» **What you are asked to do**: In the data below, how many lines include the word "sorted"? Give only the number.

» **Data records**:
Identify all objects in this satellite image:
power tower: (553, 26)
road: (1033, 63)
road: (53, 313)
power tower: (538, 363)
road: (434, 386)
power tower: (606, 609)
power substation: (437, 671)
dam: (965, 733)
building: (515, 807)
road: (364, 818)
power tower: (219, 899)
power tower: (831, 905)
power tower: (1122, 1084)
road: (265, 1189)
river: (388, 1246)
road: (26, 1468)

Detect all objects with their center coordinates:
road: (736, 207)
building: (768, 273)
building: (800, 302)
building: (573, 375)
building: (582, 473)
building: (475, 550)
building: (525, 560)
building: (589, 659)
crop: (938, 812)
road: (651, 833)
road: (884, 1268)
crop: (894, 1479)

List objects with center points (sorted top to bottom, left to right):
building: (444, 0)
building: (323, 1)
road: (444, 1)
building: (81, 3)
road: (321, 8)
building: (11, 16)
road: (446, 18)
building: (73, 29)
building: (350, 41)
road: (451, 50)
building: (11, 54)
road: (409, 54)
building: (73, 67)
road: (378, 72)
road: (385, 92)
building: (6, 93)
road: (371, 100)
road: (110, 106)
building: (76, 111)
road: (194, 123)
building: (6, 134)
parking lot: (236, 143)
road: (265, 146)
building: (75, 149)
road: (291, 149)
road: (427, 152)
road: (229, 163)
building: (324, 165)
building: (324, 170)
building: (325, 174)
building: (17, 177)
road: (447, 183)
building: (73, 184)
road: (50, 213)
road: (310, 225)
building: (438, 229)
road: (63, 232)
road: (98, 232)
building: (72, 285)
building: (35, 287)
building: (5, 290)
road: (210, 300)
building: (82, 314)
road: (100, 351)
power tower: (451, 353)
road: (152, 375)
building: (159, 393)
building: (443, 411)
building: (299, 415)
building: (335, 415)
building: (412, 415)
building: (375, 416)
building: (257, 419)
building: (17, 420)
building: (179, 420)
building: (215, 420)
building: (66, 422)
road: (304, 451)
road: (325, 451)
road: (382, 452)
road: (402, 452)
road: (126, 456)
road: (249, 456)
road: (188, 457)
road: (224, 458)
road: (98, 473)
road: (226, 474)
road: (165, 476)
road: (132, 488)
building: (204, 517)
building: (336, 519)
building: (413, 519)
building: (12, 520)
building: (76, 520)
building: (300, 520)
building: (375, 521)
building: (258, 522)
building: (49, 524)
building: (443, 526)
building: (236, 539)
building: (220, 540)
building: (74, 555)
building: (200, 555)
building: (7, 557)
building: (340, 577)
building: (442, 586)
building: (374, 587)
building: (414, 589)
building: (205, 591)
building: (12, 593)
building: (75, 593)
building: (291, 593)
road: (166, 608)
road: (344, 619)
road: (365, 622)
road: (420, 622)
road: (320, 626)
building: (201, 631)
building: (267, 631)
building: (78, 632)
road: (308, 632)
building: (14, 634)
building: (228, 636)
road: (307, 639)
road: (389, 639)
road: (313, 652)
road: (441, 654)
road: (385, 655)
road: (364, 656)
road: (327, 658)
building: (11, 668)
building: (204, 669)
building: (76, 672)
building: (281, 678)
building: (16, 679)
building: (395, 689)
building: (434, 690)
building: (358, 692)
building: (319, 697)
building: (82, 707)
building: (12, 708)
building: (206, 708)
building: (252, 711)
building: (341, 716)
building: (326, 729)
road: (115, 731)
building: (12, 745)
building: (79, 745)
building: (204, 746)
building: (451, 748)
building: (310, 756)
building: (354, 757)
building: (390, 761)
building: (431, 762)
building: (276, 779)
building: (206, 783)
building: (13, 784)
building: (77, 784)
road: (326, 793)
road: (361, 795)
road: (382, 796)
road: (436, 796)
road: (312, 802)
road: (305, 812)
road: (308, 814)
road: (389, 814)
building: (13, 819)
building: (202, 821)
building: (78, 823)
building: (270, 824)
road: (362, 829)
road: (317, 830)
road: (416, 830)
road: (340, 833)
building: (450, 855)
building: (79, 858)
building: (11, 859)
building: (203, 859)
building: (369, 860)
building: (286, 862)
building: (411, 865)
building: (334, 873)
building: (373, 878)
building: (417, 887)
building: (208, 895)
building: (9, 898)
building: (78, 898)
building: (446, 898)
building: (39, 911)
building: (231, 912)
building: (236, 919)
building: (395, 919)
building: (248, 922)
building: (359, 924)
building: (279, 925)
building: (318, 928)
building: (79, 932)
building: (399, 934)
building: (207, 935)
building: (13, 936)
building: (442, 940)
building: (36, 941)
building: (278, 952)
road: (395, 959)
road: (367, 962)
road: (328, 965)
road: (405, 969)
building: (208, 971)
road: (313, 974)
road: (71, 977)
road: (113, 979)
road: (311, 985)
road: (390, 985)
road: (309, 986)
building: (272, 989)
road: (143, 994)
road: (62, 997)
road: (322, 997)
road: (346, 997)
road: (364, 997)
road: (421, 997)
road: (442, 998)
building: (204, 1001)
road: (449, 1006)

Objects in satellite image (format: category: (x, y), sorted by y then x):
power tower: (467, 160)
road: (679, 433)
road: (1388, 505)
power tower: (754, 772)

» **Result for this task**: 2